▶ [EXERCISE DIRECTIONS] Repeat nothing but the lines below running from the one containing "L1: none -> 1.5uH (CLK, LED)" to the one containing "R2: 12k (DIS, THR) -> 12k (THR, U1/OUT)". Keep both end lines.

▶ [MATERIAL SHOWN]

━━━━━━━━━━

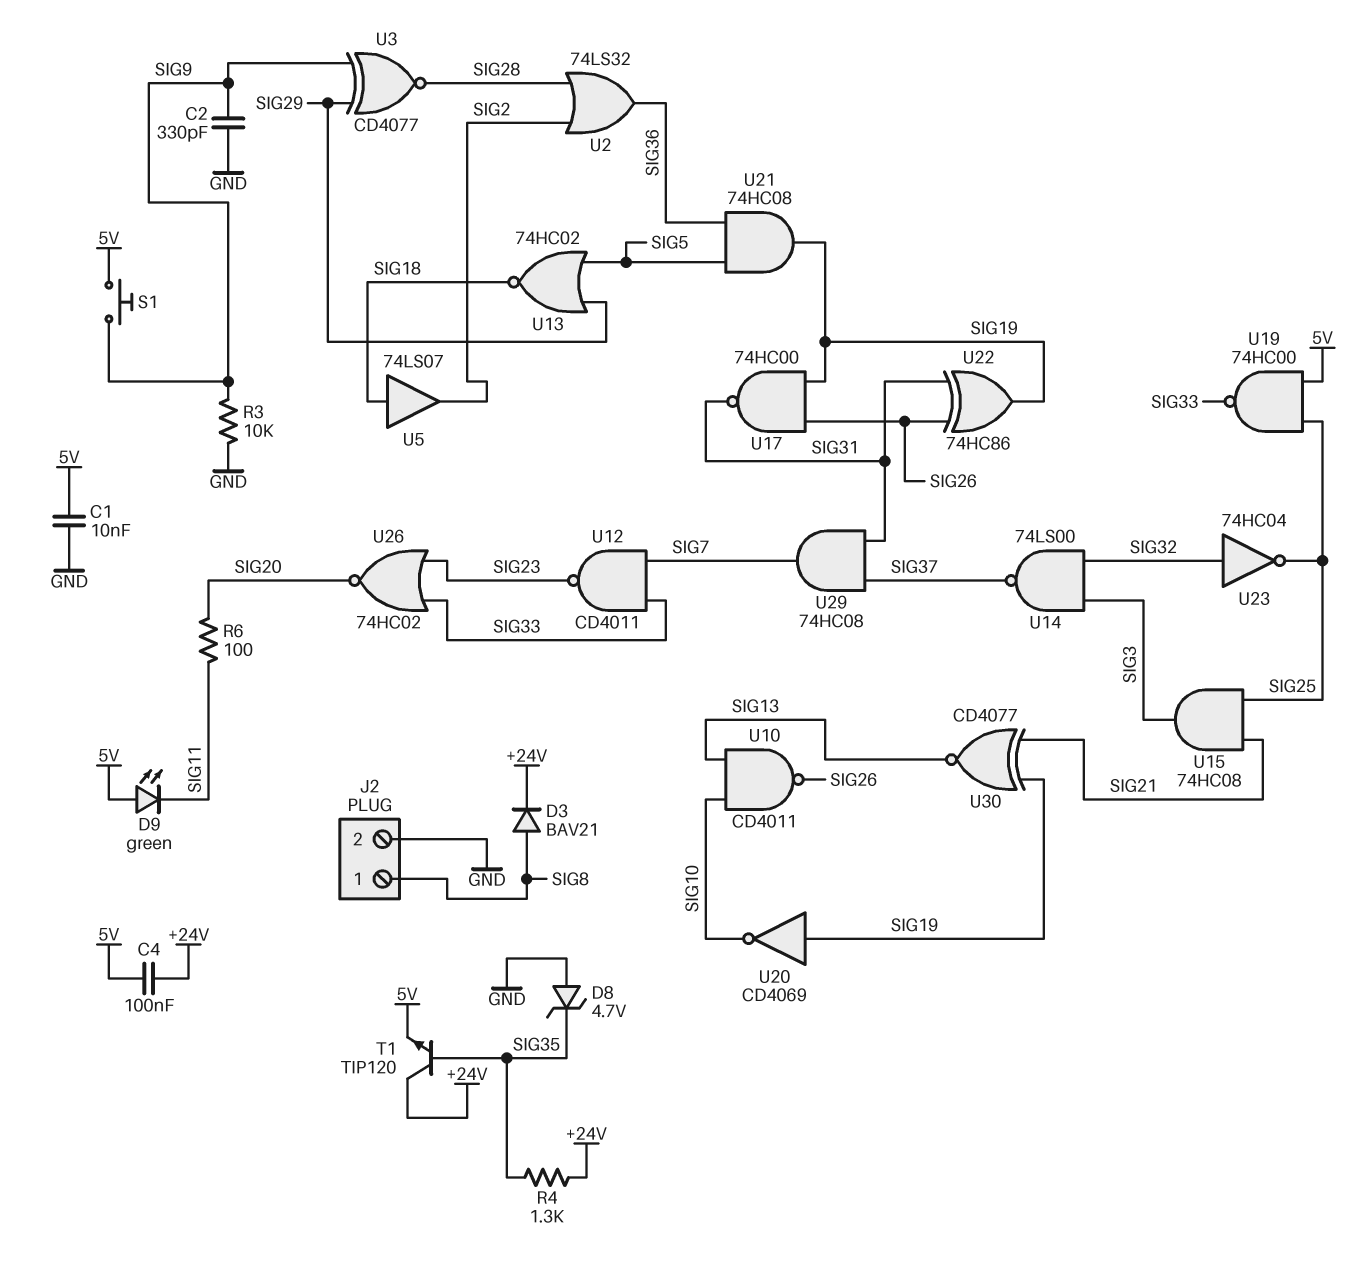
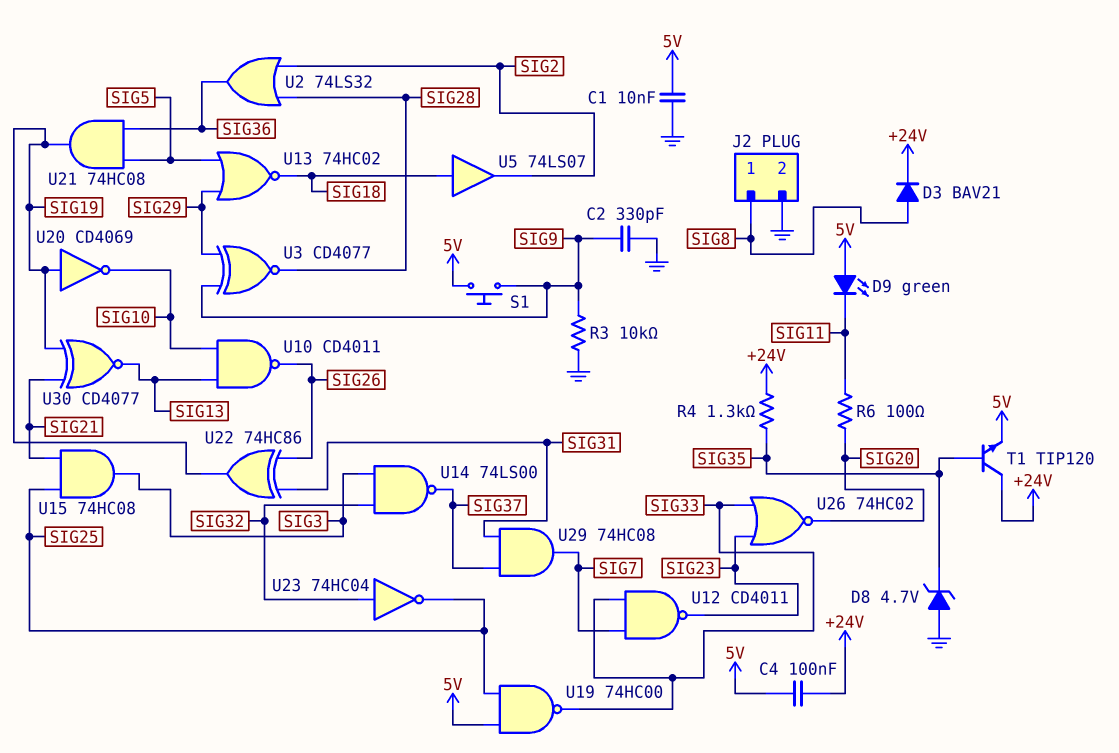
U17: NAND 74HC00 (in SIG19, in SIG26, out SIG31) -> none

━━━━━━━━━━

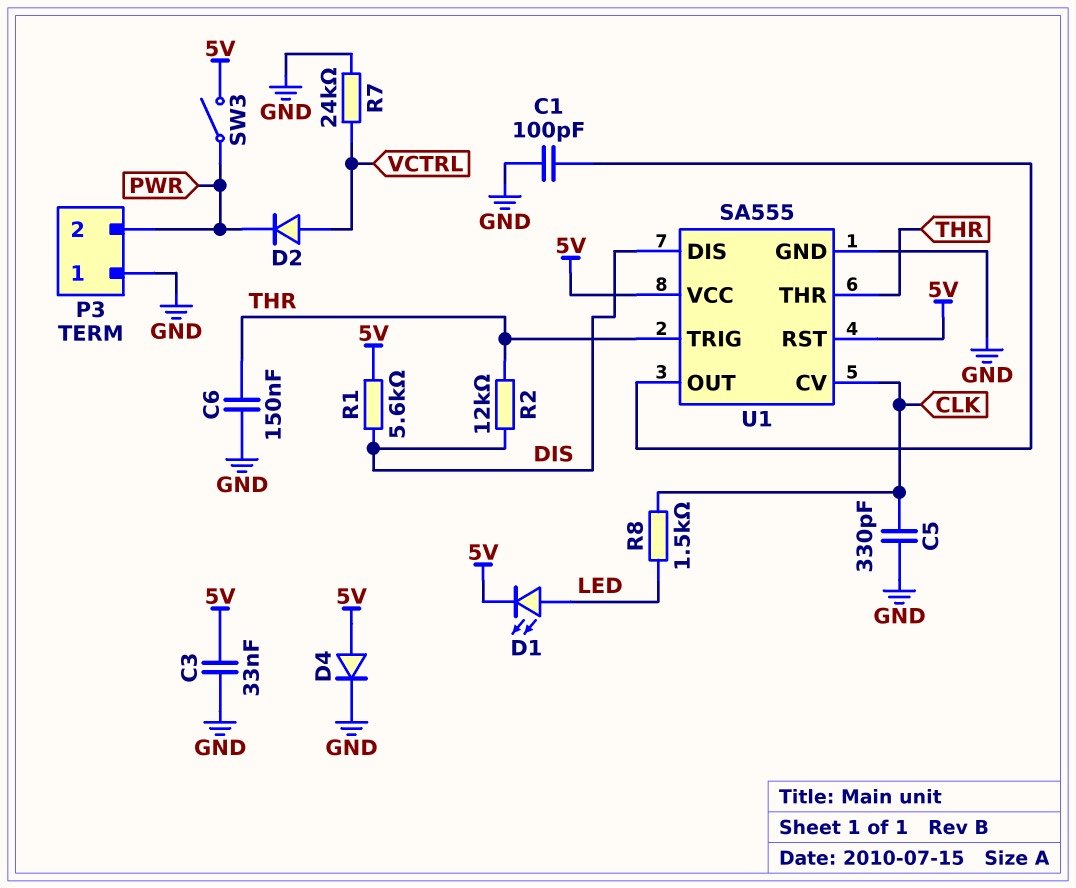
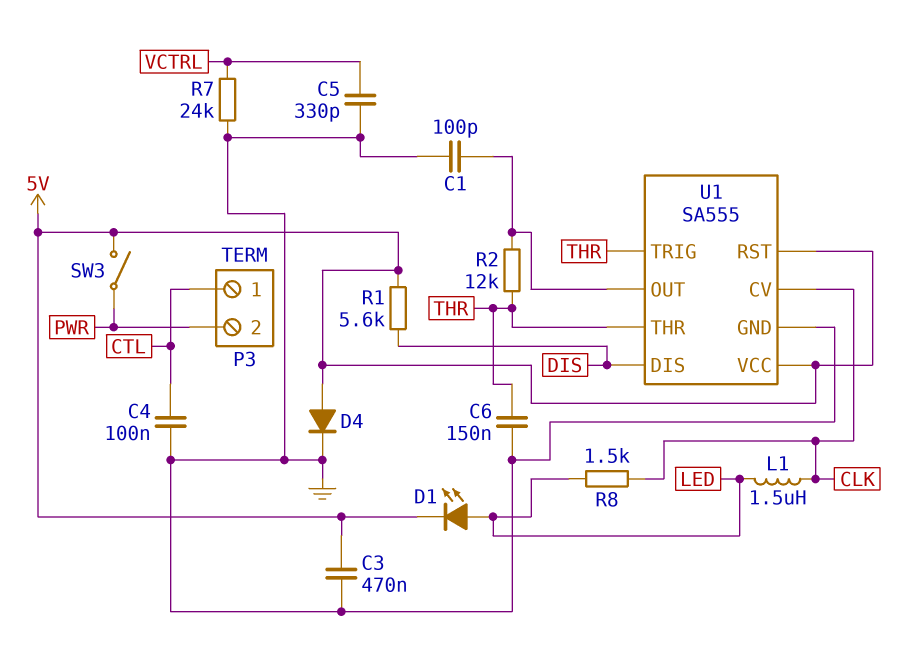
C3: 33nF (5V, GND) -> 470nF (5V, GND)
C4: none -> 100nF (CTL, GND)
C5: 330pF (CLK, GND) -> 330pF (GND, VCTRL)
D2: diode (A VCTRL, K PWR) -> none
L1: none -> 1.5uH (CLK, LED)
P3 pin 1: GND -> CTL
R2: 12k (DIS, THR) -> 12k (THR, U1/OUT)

━━━━━━━━━━

▶ [SOLUTION FOR THIS TASK]
L1: none -> 1.5uH (CLK, LED)
P3 pin 1: GND -> CTL
R2: 12k (DIS, THR) -> 12k (THR, U1/OUT)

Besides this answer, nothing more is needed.